#### Task to complete:
Show me each line of the listing below where the word "camera" appears.

#### Material provided:
=======
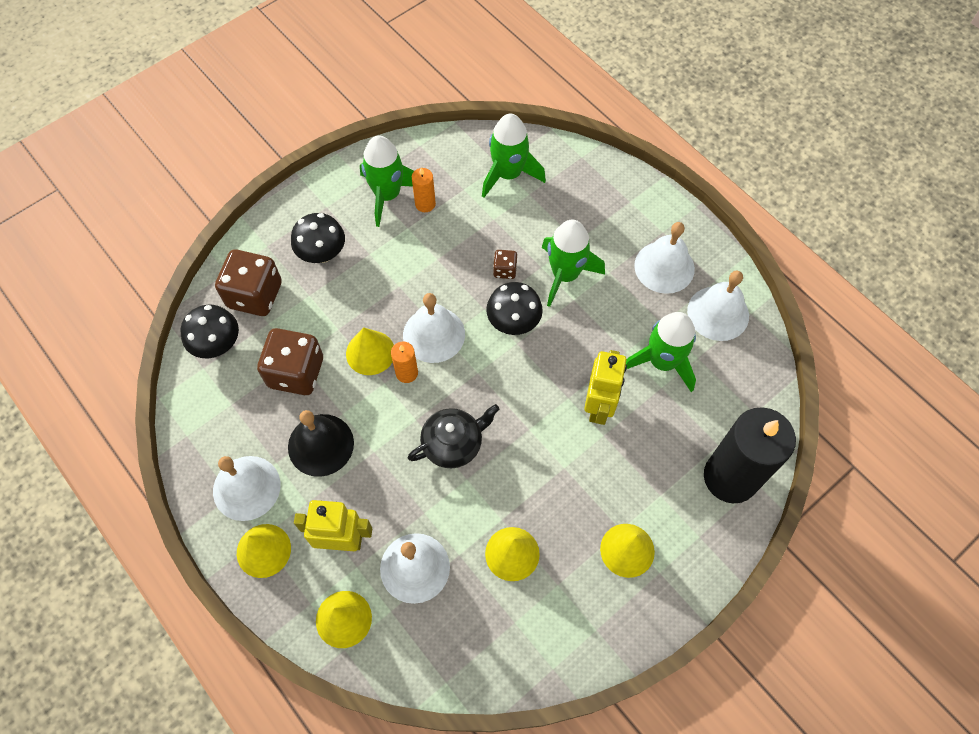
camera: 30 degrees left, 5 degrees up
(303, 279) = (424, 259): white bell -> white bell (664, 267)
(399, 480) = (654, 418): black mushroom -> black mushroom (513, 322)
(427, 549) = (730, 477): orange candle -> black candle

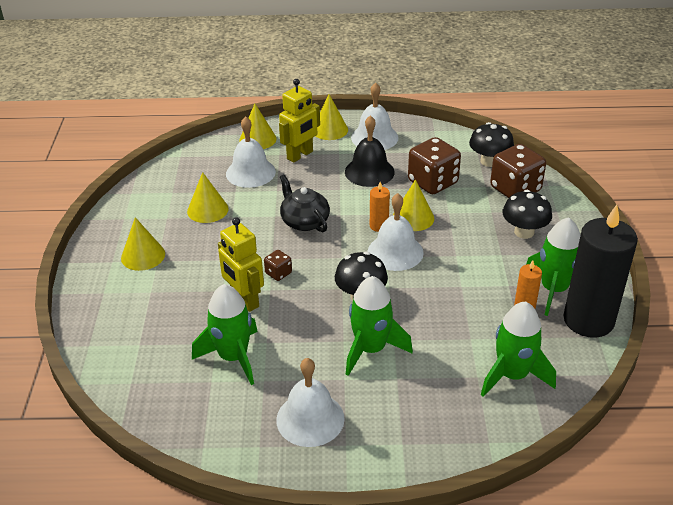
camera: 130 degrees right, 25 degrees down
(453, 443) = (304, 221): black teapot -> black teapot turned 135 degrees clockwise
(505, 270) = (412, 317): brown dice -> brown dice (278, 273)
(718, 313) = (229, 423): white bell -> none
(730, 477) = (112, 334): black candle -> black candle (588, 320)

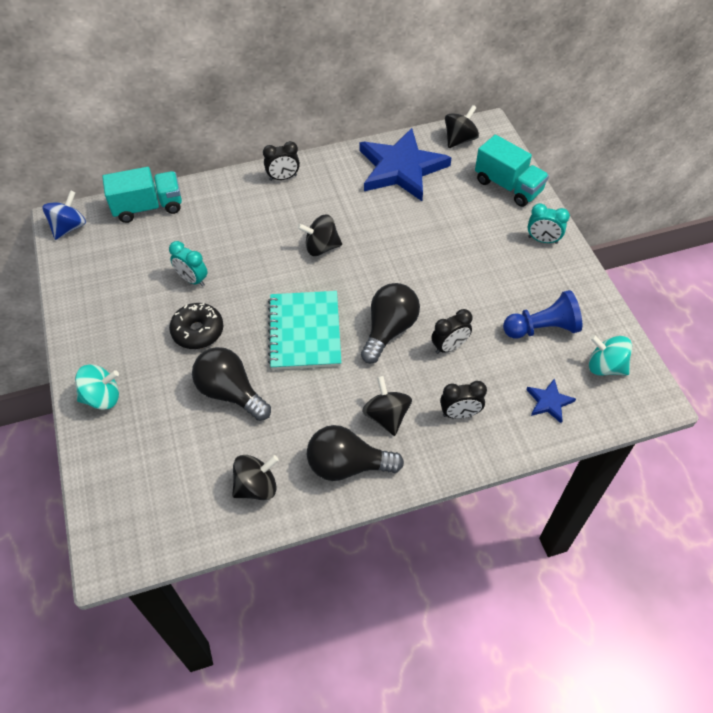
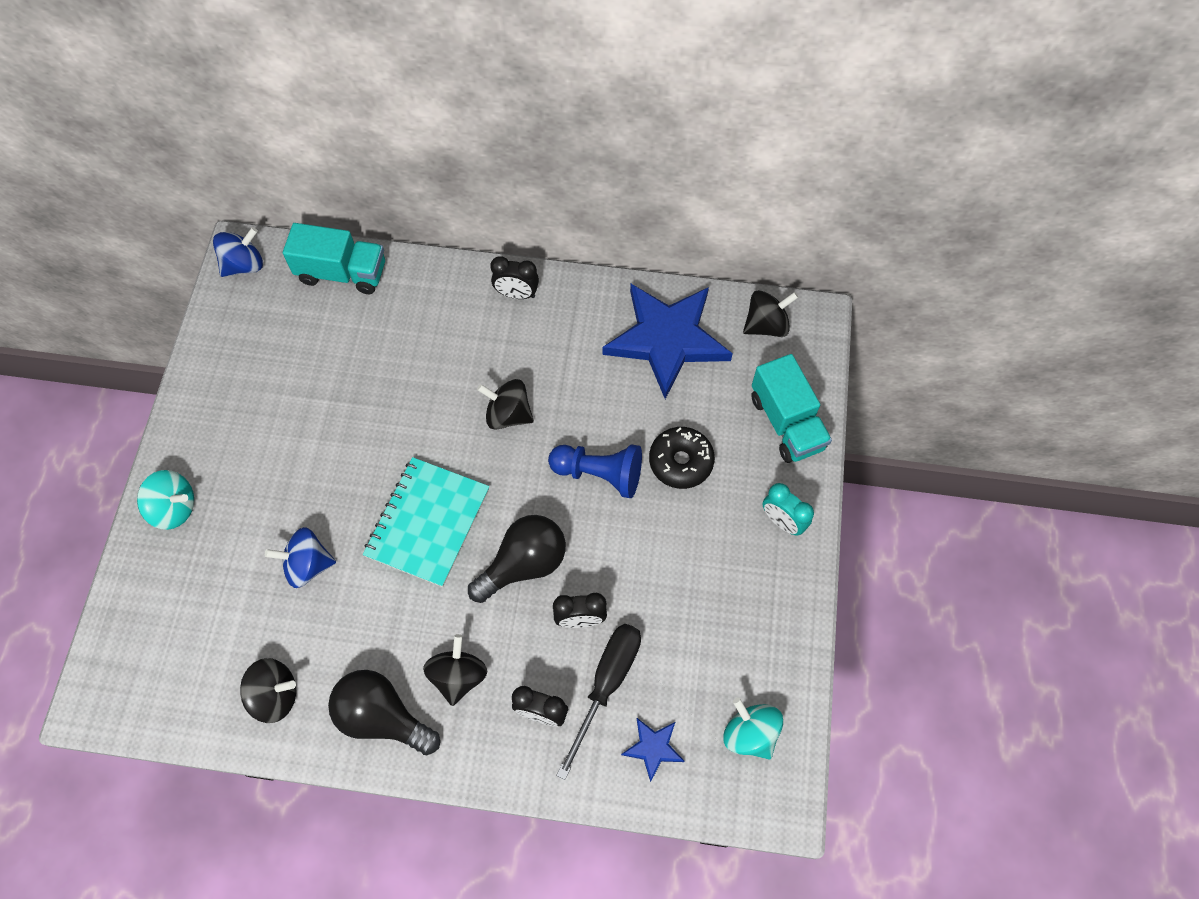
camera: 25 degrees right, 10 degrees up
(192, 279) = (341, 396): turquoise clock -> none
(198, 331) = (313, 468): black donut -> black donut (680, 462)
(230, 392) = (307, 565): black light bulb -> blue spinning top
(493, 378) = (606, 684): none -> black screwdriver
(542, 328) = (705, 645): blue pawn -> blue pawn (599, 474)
=======
#### Your response:
camera: 30 degrees left, 5 degrees up
camera: 130 degrees right, 25 degrees down
camera: 25 degrees right, 10 degrees up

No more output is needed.